* **Work order**:
What you return must match the listing below exactly, minus any pictures.
(Exercise data Opens)
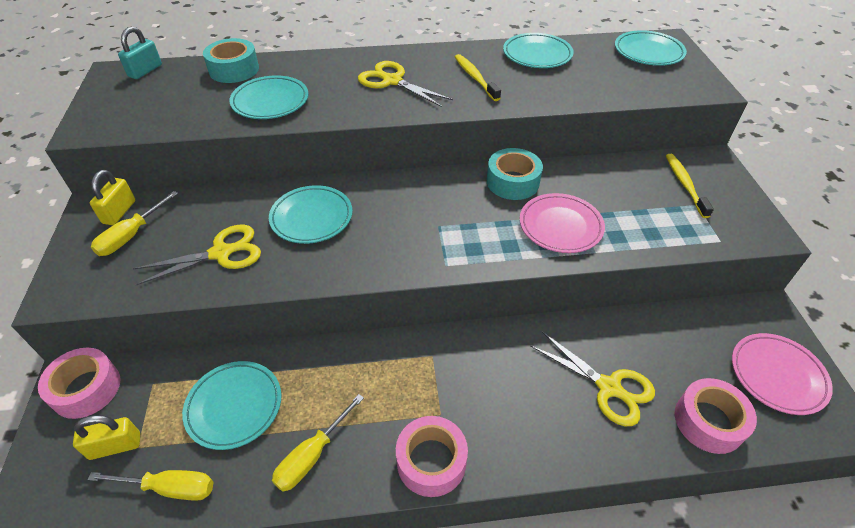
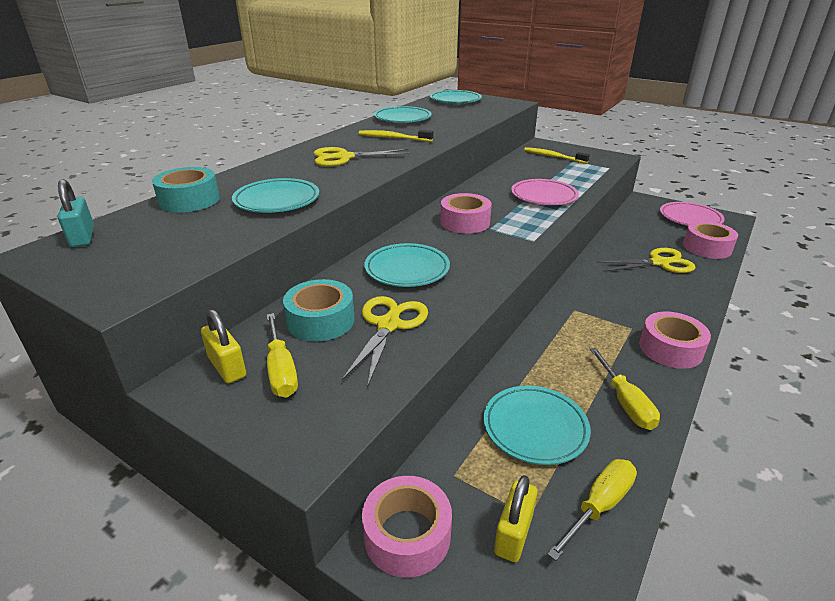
camera: 50 degrees left, 15 degrees down
(434, 205) = (465, 222): none -> pink tape
(512, 182) = (481, 192): turquoise tape -> turquoise tape (320, 320)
(Exercise data Closes)
* **Answer space**:
camera: 50 degrees left, 15 degrees down
(434, 205) = (465, 222): none -> pink tape
(512, 182) = (481, 192): turquoise tape -> turquoise tape (320, 320)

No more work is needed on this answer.